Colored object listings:
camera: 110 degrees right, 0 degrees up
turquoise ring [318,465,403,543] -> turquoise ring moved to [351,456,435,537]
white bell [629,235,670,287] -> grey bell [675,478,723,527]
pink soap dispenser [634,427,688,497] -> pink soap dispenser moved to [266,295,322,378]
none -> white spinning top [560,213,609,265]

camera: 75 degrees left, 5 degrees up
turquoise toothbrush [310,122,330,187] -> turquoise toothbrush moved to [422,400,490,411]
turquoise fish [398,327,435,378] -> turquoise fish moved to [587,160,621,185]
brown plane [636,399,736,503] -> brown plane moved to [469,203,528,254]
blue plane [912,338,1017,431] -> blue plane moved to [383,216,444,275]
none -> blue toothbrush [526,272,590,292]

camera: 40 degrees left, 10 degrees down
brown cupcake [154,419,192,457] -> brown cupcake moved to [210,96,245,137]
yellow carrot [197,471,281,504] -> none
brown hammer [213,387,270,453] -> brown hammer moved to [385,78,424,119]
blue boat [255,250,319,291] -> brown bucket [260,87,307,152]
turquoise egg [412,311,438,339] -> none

__PROMPT__.
The required output is the stretch of entries above from the line containing "pink soap dispenser [634,427,688,497]" through the line containing "turquoise fish [398,327,435,378]", reproduced exactly.

__OUTPUT FOR THIS EXERCISE__.
pink soap dispenser [634,427,688,497] -> pink soap dispenser moved to [266,295,322,378]
none -> white spinning top [560,213,609,265]

camera: 75 degrees left, 5 degrees up
turquoise toothbrush [310,122,330,187] -> turquoise toothbrush moved to [422,400,490,411]
turquoise fish [398,327,435,378] -> turquoise fish moved to [587,160,621,185]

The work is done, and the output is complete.